* **What is needed**:
Pull every line of the entries that has the word "VBAT".

(Records contained in a dataset)

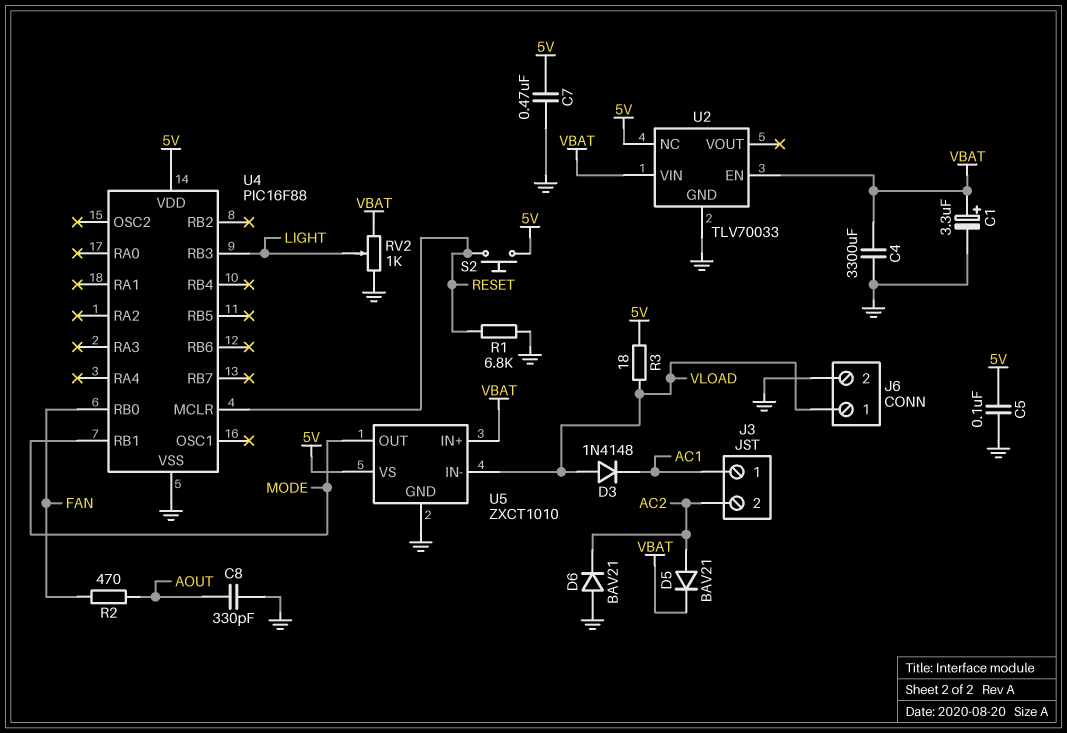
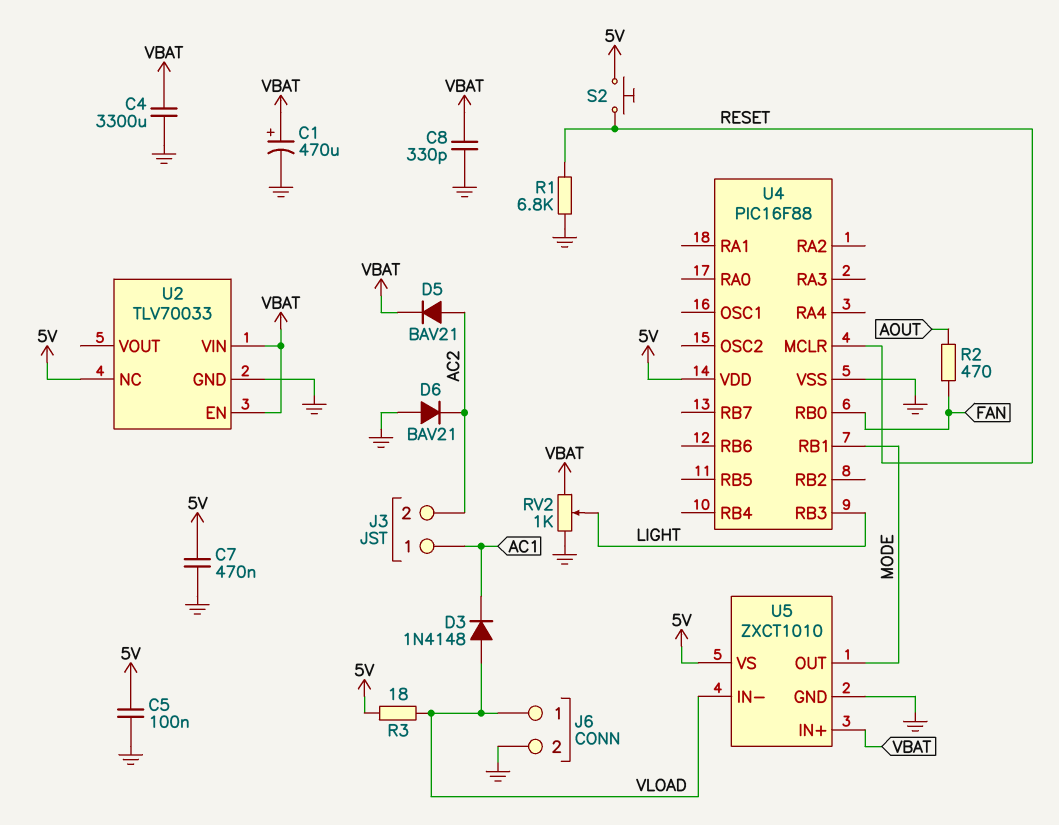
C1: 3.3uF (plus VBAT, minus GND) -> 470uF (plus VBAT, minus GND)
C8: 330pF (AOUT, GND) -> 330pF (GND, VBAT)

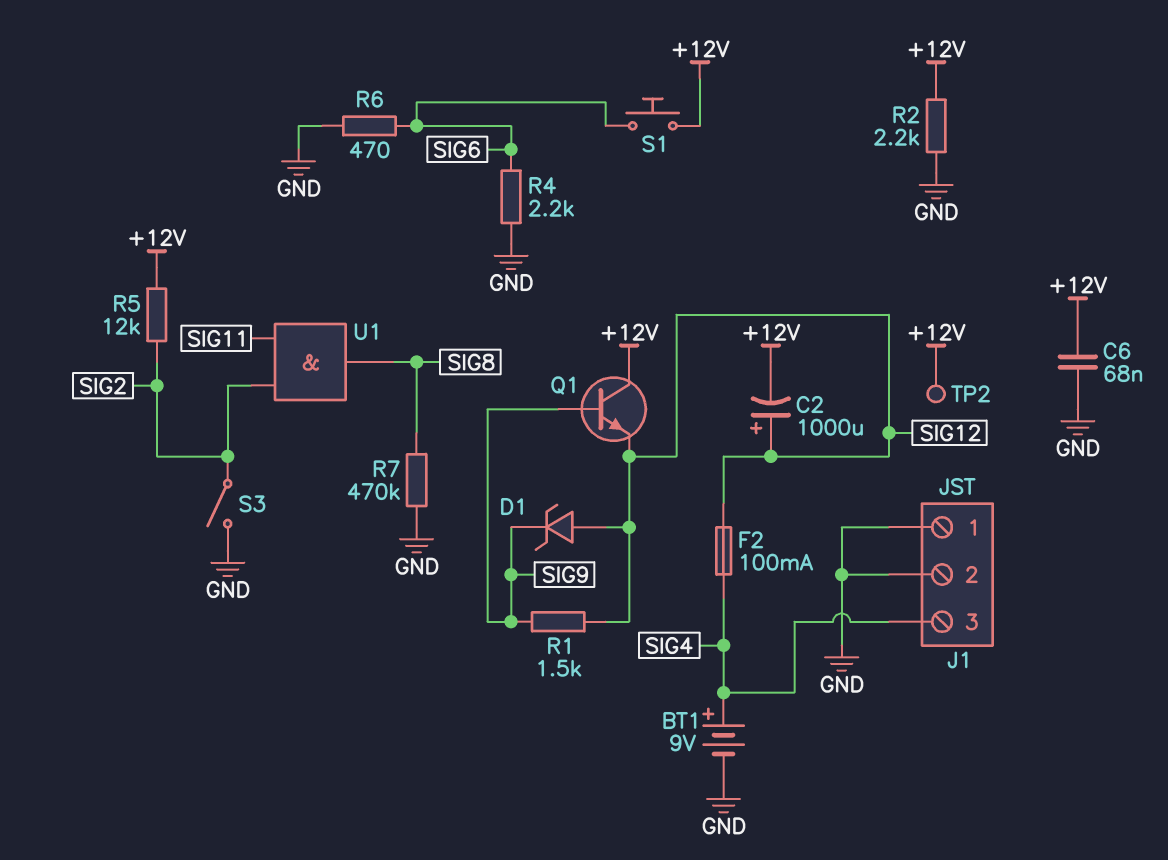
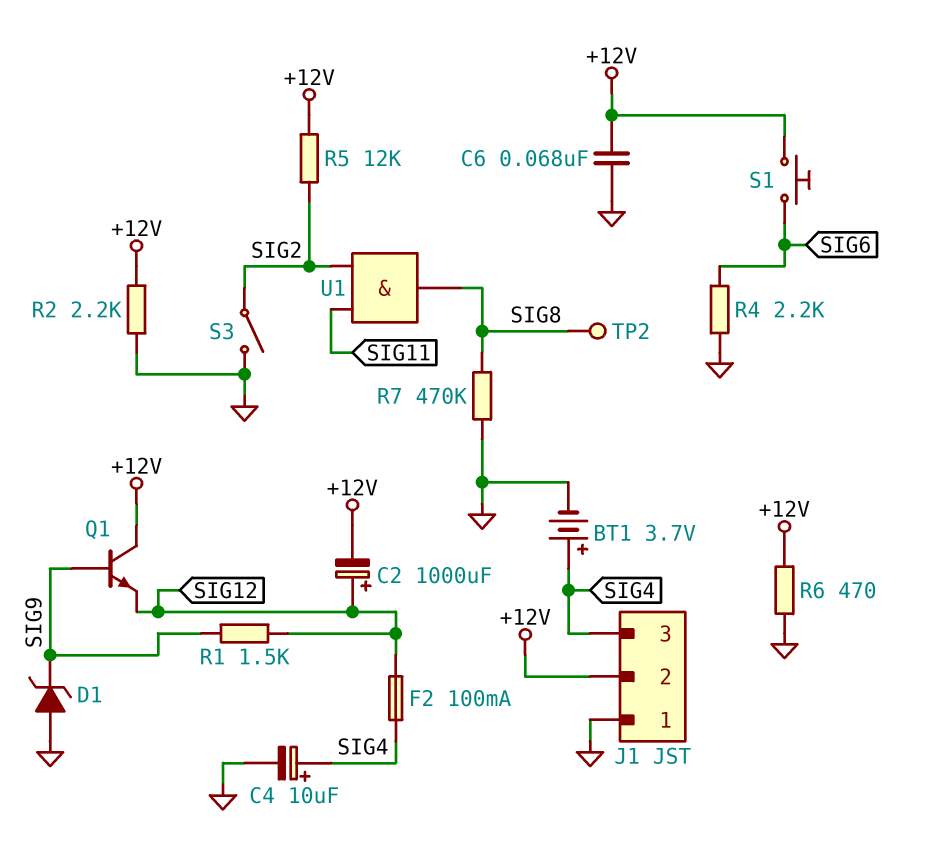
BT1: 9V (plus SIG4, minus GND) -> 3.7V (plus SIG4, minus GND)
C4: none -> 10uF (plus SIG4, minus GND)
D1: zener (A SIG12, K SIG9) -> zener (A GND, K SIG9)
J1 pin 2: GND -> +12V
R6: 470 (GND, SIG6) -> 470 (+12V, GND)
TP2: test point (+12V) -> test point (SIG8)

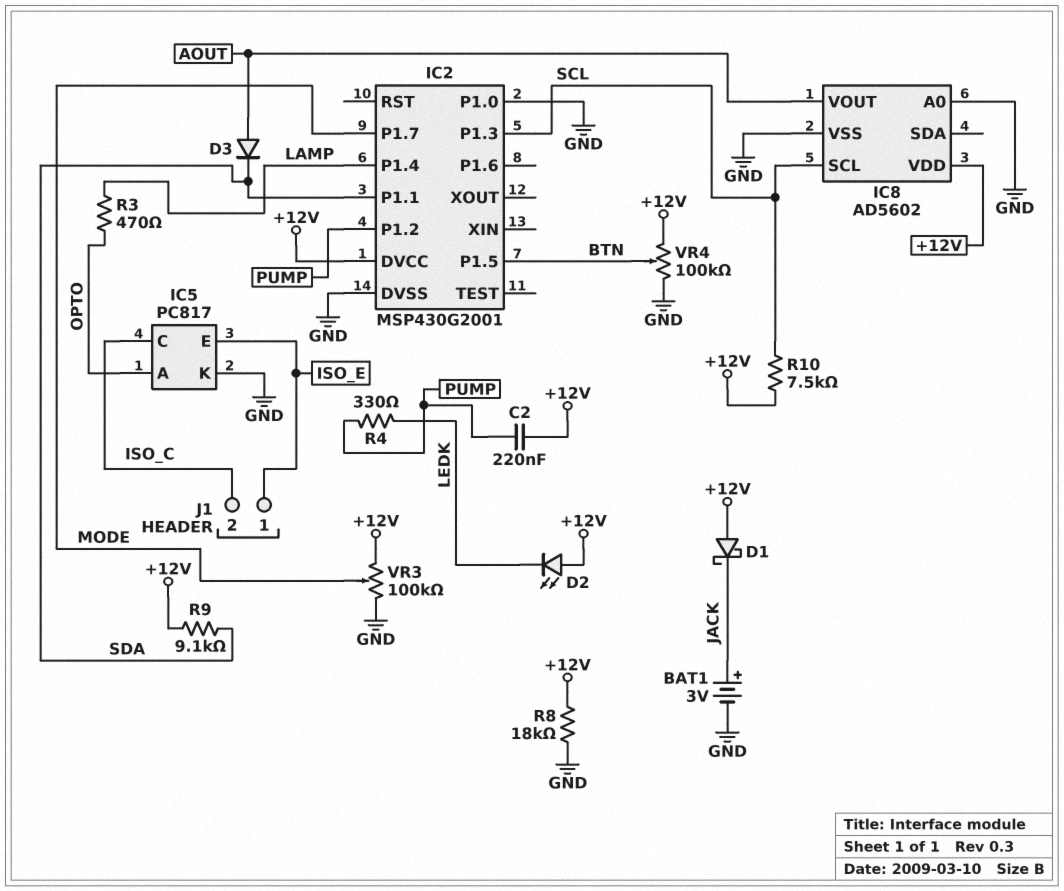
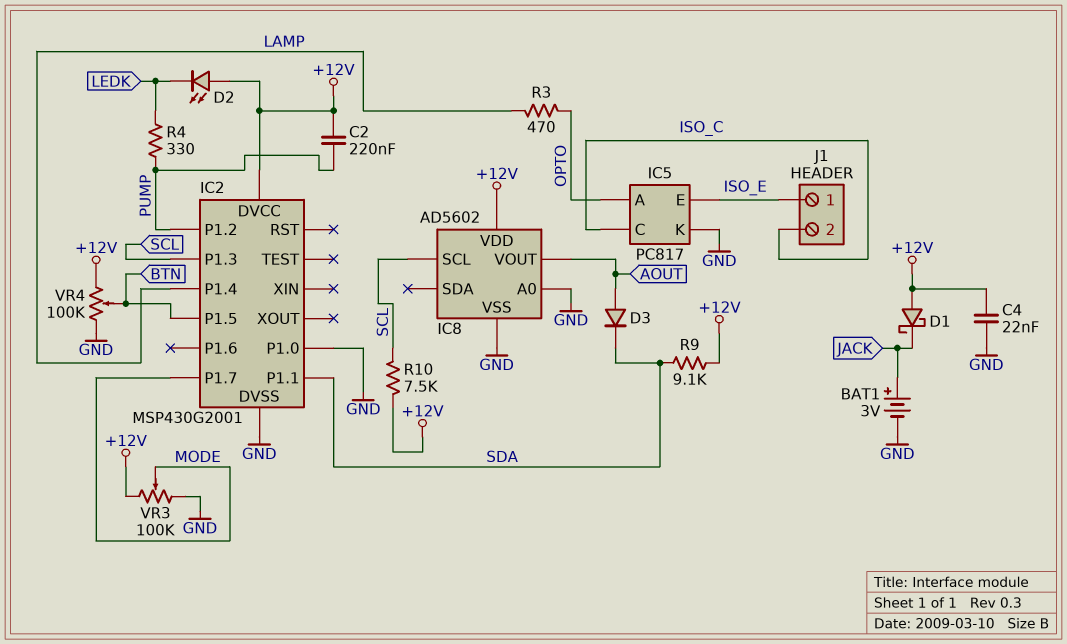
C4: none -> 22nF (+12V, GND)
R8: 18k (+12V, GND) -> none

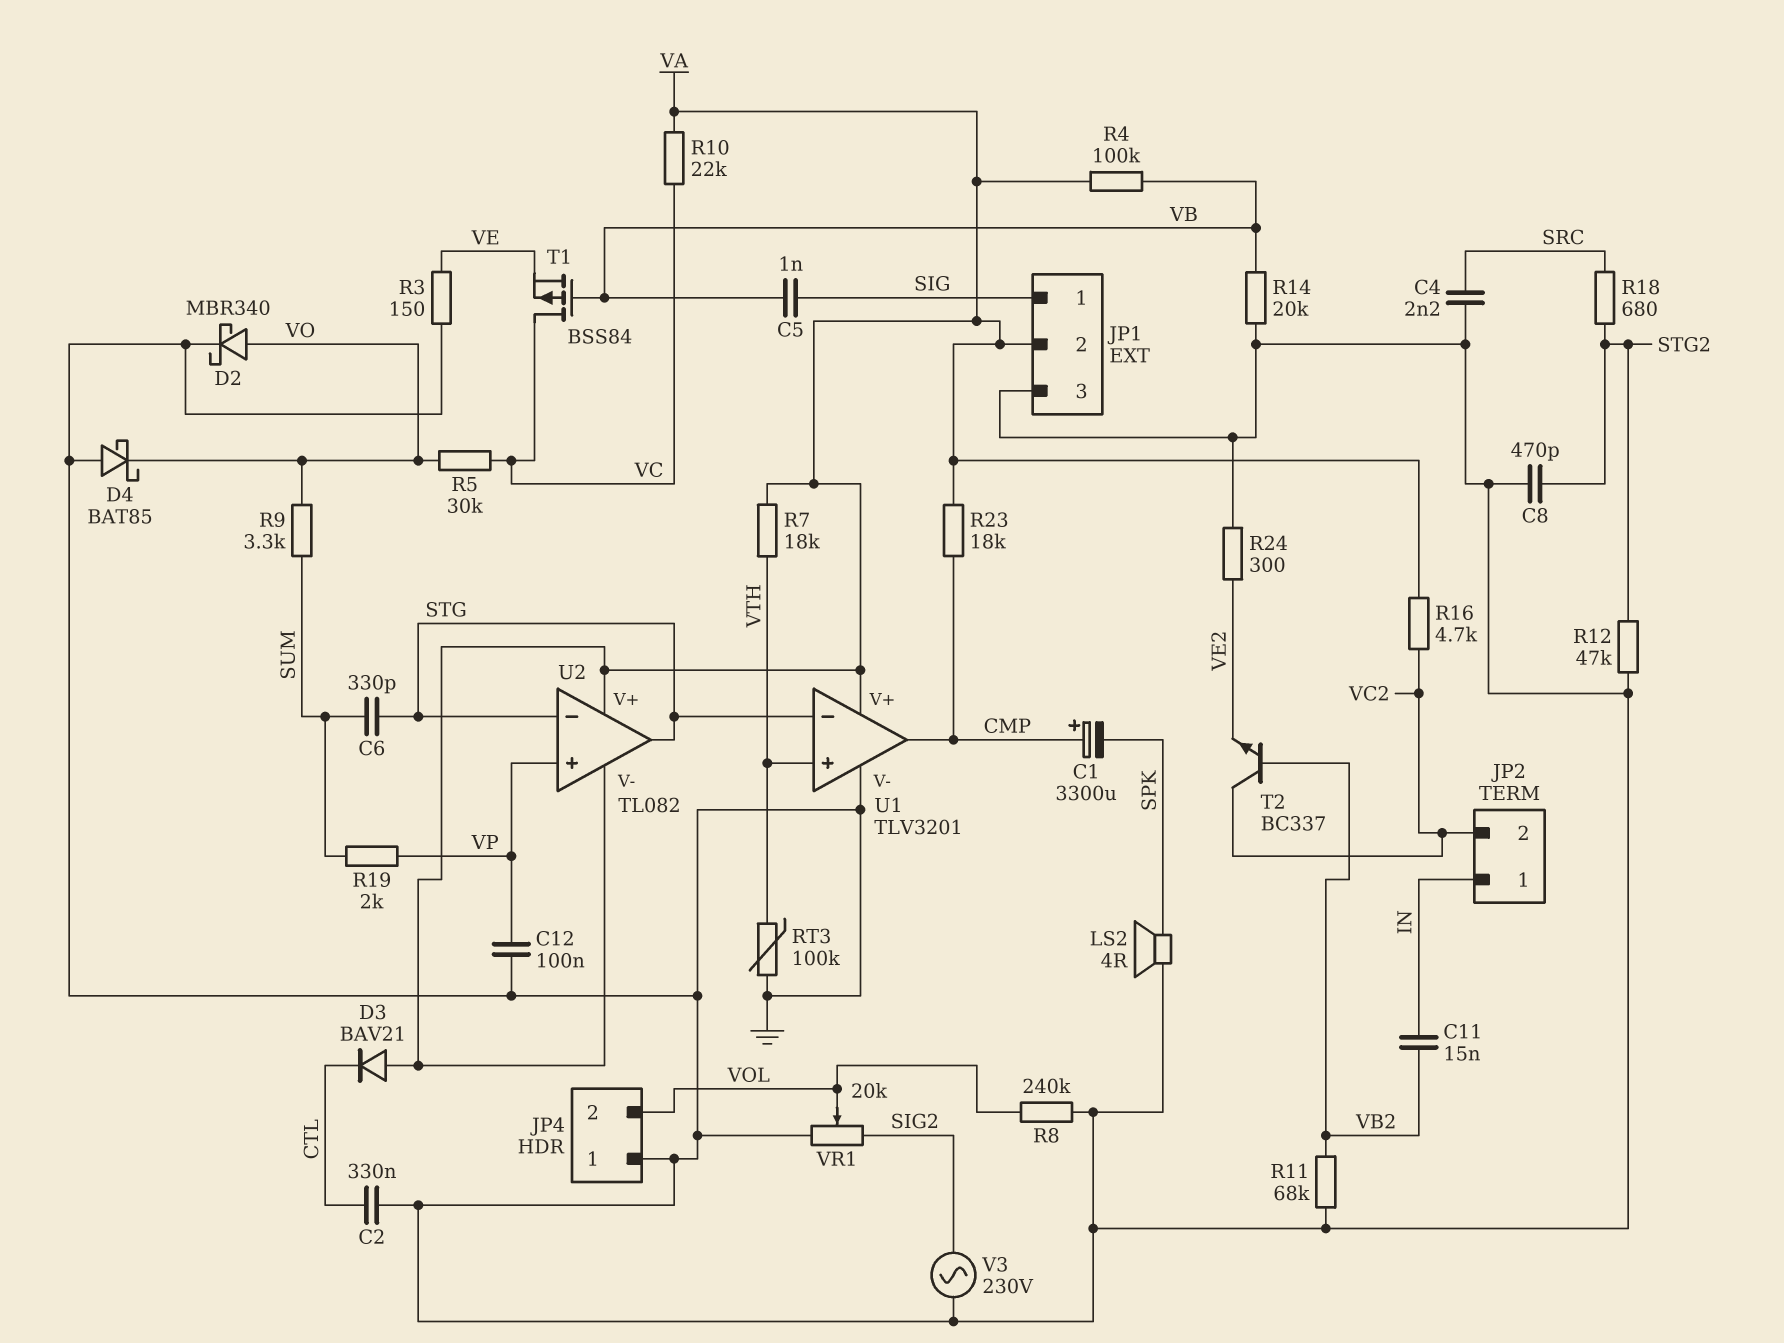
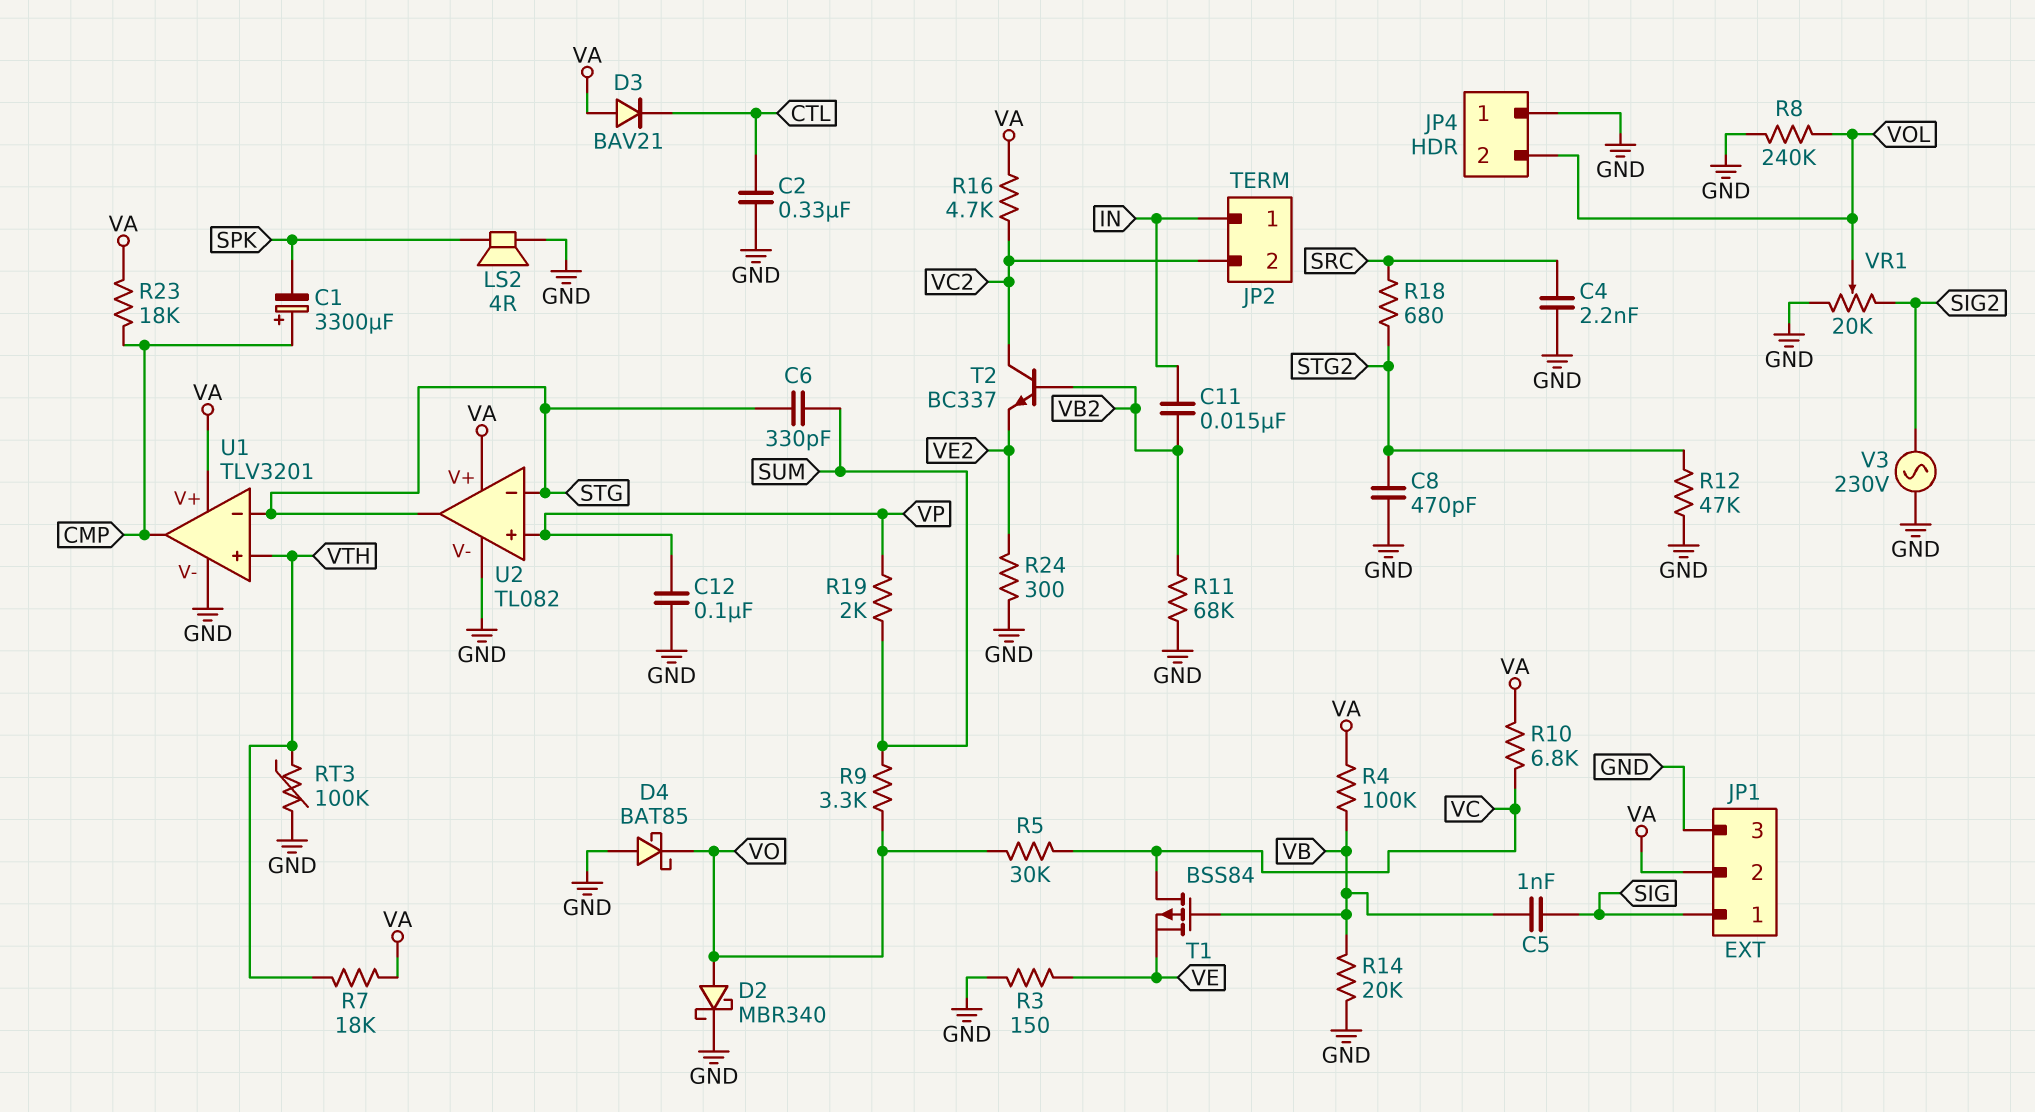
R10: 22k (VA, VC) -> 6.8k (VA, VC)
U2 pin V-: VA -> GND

* **Finished task**:
C1: 3.3uF (plus VBAT, minus GND) -> 470uF (plus VBAT, minus GND)
C8: 330pF (AOUT, GND) -> 330pF (GND, VBAT)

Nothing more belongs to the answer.